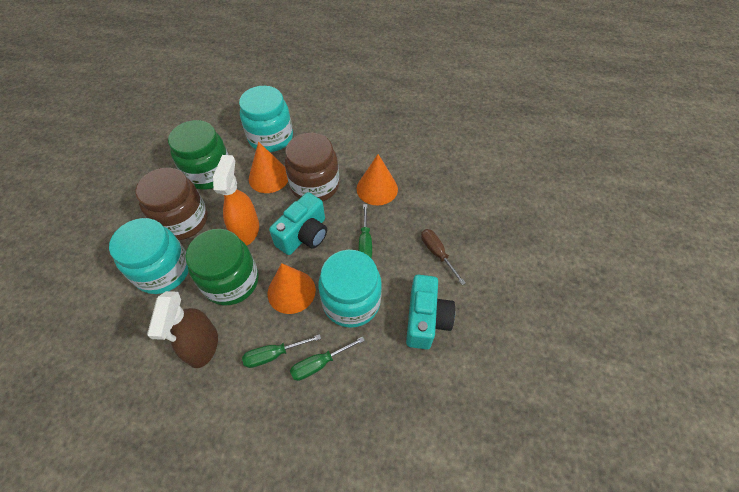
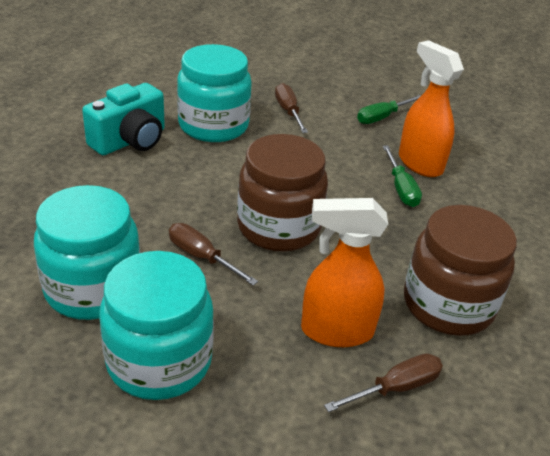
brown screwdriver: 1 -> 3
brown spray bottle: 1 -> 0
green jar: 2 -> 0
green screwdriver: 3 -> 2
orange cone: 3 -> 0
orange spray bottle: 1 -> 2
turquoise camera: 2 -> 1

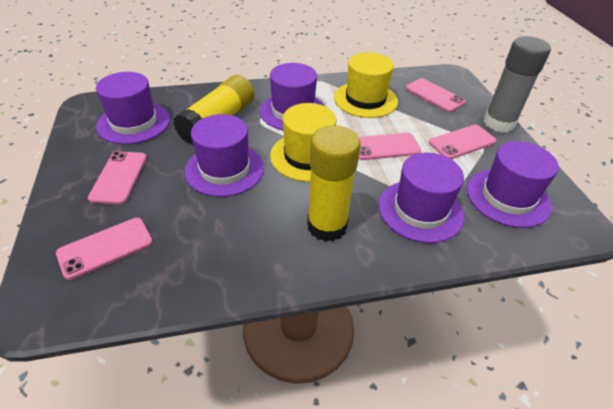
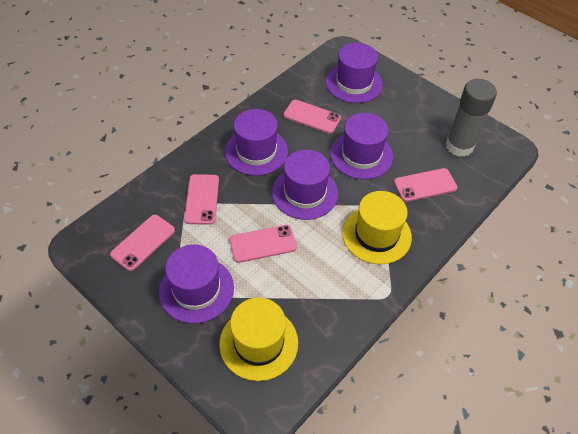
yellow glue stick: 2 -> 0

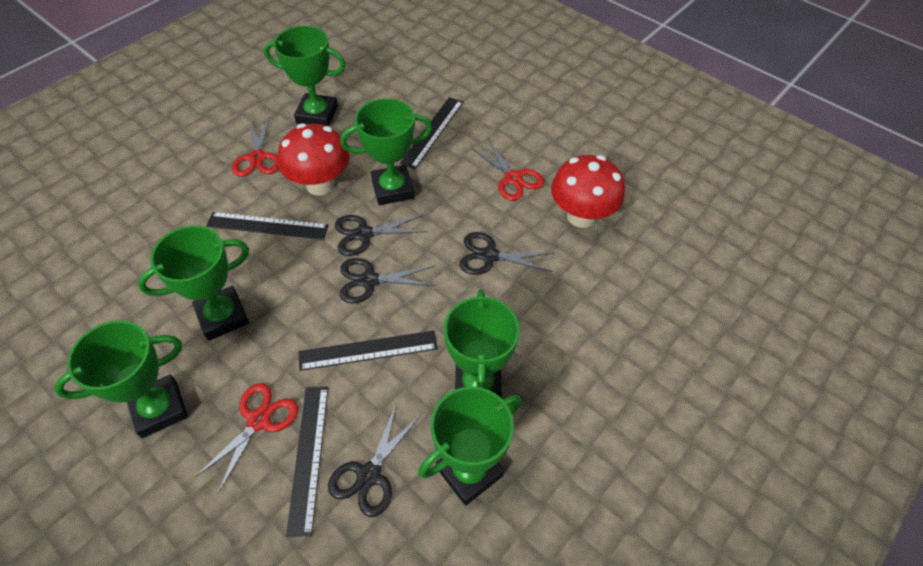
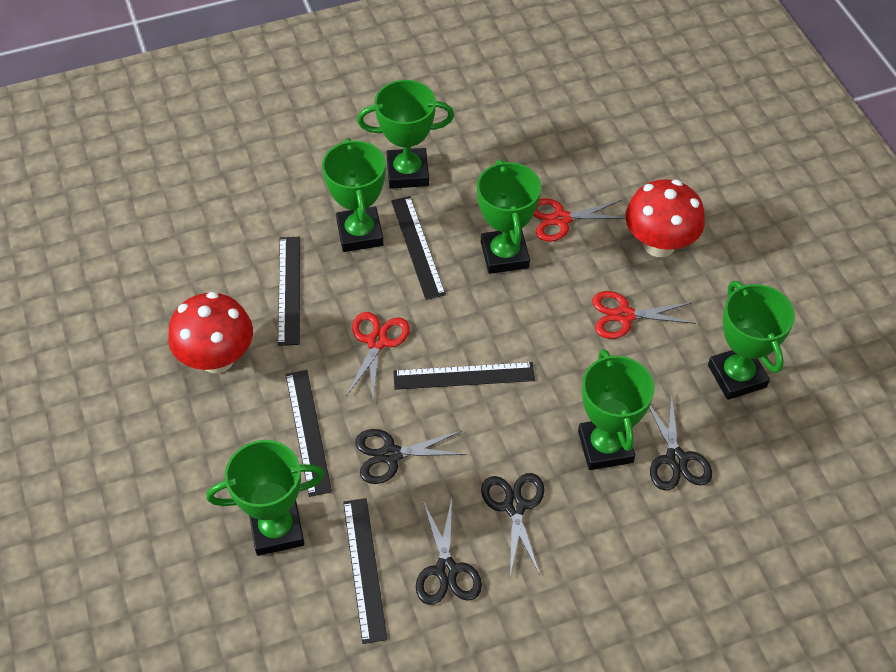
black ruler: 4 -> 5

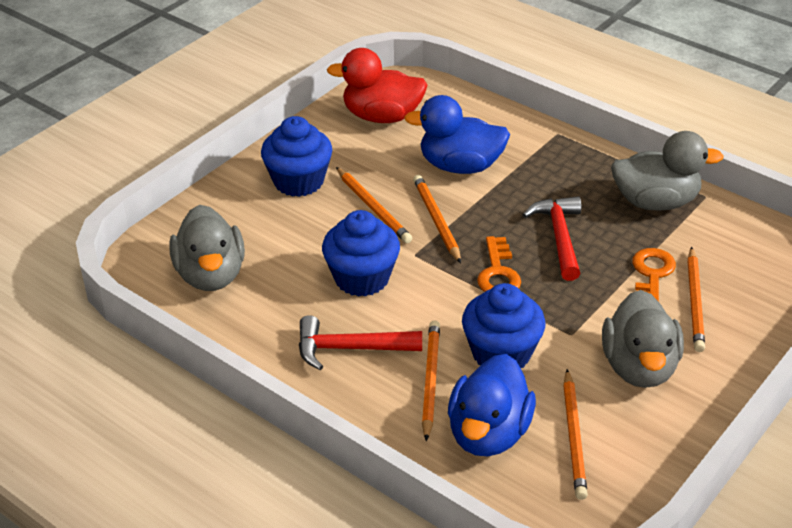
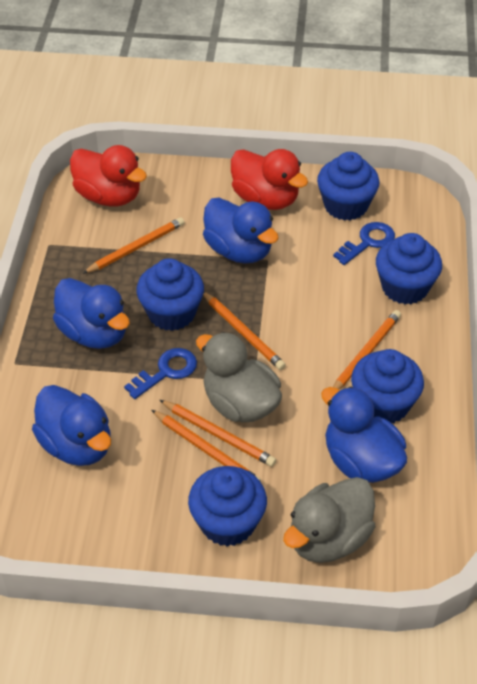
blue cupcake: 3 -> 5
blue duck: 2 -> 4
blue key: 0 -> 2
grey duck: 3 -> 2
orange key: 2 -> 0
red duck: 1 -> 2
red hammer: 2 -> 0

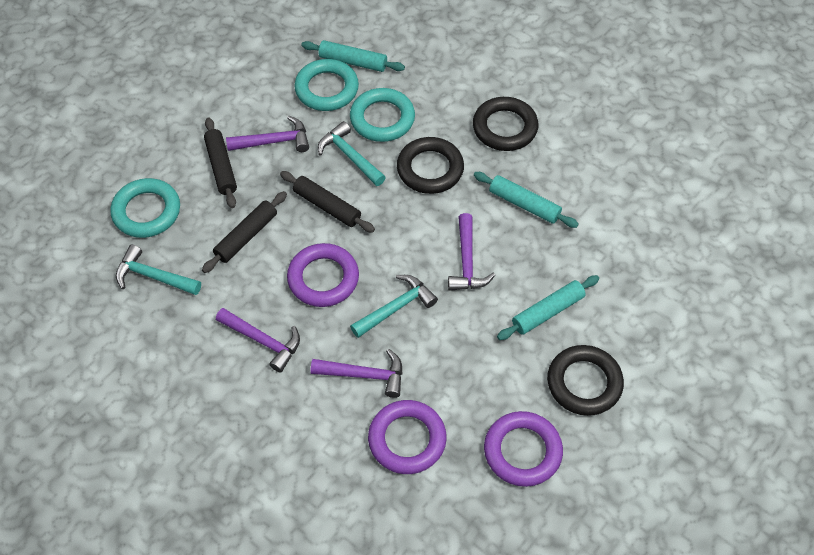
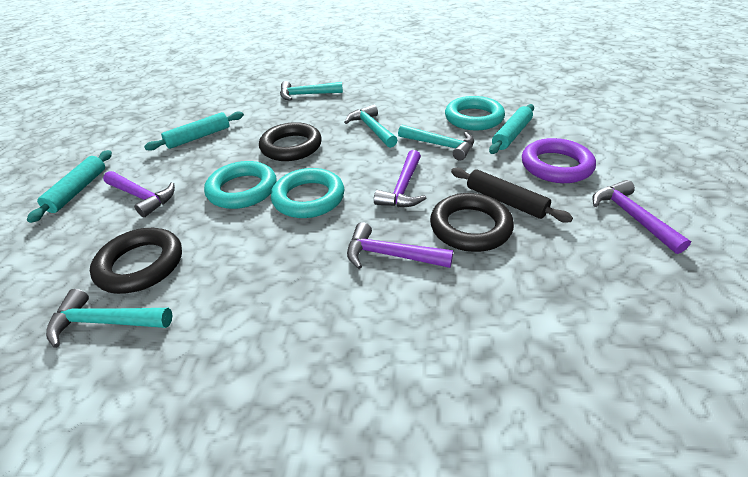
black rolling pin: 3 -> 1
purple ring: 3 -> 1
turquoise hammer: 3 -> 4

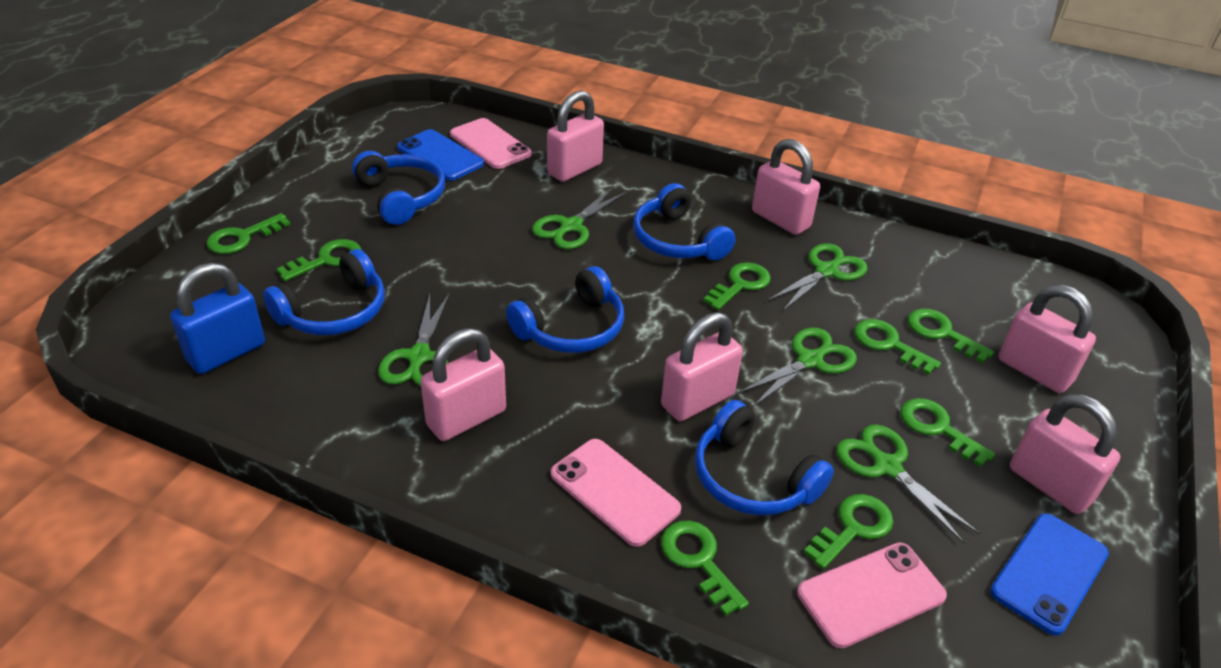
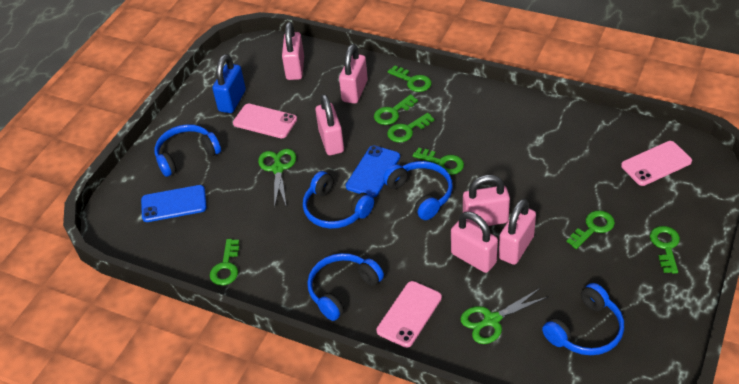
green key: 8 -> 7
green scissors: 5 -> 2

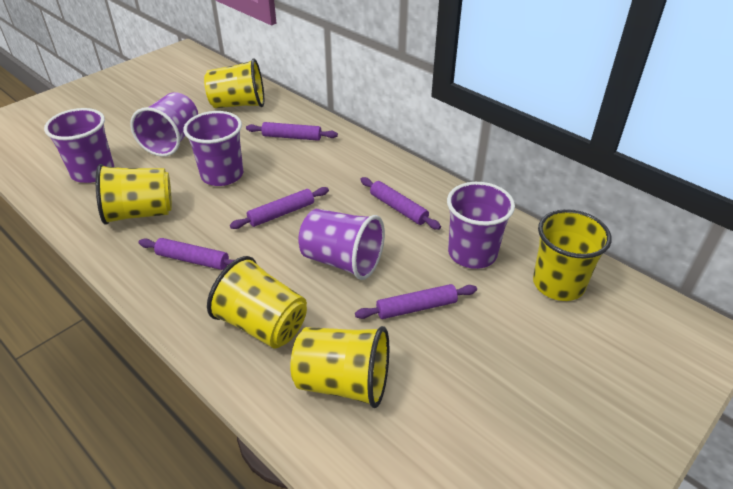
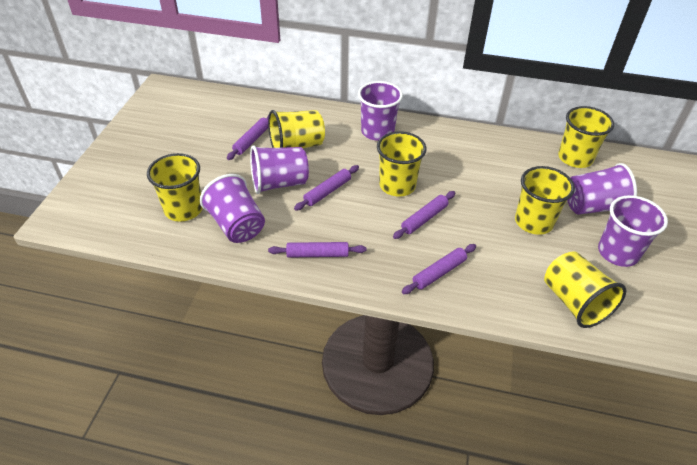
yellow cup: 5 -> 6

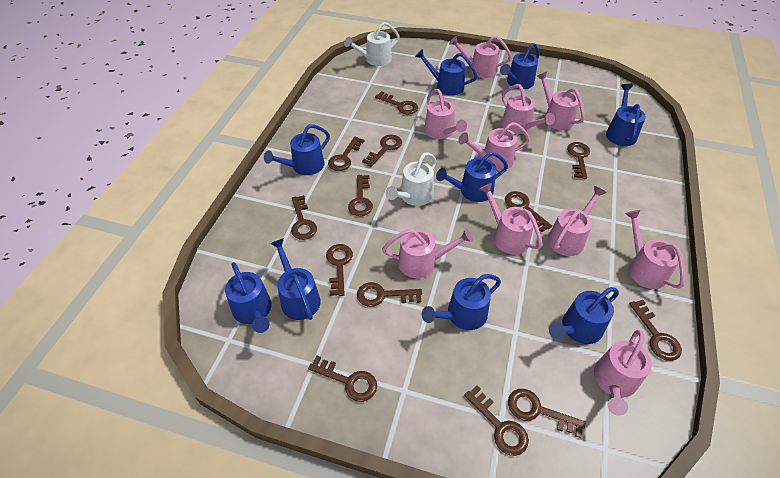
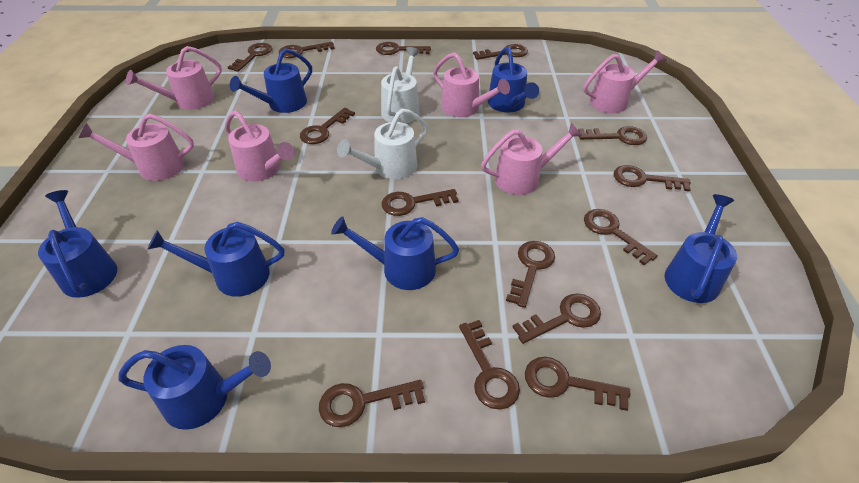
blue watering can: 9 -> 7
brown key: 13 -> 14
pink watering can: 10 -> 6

PROBLEM DESCRIPTION — Exclude all pictures and reproduce verbatim the lines running from the line that contains "orange key: 2 -> 0" to the end of the data above, both ends included.

TASK ANSWER —
orange key: 2 -> 0
red duck: 1 -> 2
red hammer: 2 -> 0

black rolling pin: 3 -> 1
purple ring: 3 -> 1
turquoise hammer: 3 -> 4

green key: 8 -> 7
green scissors: 5 -> 2

yellow cup: 5 -> 6

blue watering can: 9 -> 7
brown key: 13 -> 14
pink watering can: 10 -> 6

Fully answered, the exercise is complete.